- Task to complete -
Copy the listing verbatim, excluding any images found in it.

- Supplied information -

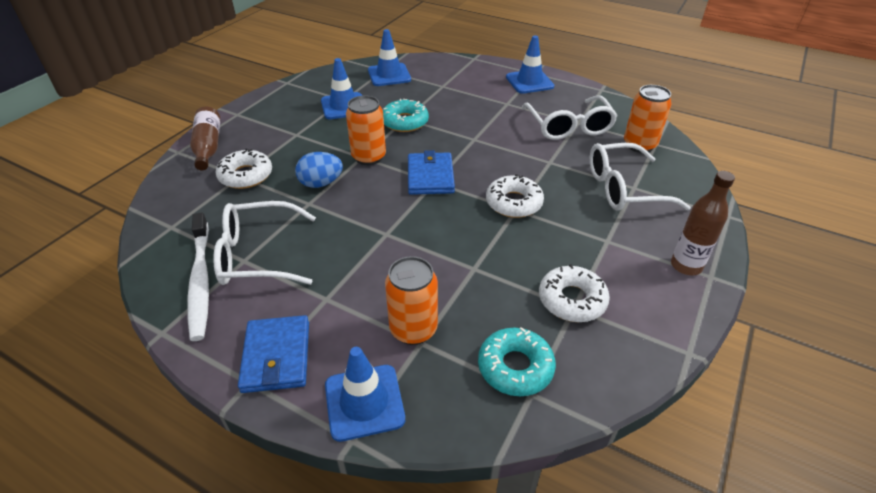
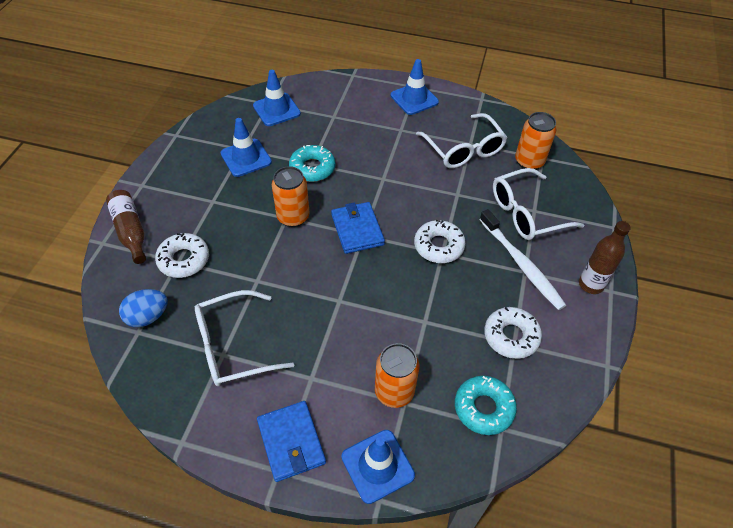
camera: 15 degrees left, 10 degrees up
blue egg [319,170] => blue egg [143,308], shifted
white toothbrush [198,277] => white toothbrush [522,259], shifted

- Task output -
camera: 15 degrees left, 10 degrees up
blue egg [319,170] => blue egg [143,308], shifted
white toothbrush [198,277] => white toothbrush [522,259], shifted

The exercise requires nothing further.